Data:
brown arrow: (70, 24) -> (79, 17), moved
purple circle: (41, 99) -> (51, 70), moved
--
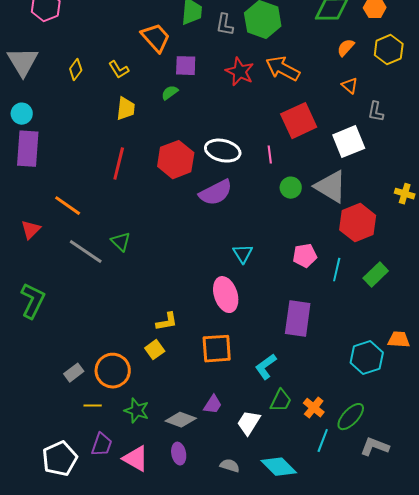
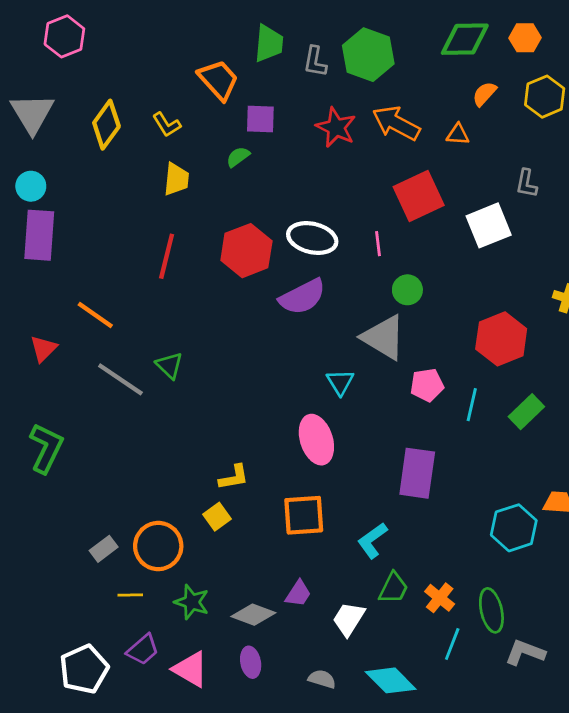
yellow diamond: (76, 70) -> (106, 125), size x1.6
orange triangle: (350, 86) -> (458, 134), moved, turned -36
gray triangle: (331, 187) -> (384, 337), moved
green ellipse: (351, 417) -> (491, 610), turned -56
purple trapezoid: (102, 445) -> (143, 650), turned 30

Your task: Take the lines above from the one containing "yellow diamond: (76, 70)" down to the one containing "purple trapezoid: (102, 445)", and transcribe them exactly, both ends included.

Output of the exercise:
yellow diamond: (76, 70) -> (106, 125), size x1.6
orange triangle: (350, 86) -> (458, 134), moved, turned -36
gray triangle: (331, 187) -> (384, 337), moved
green ellipse: (351, 417) -> (491, 610), turned -56
purple trapezoid: (102, 445) -> (143, 650), turned 30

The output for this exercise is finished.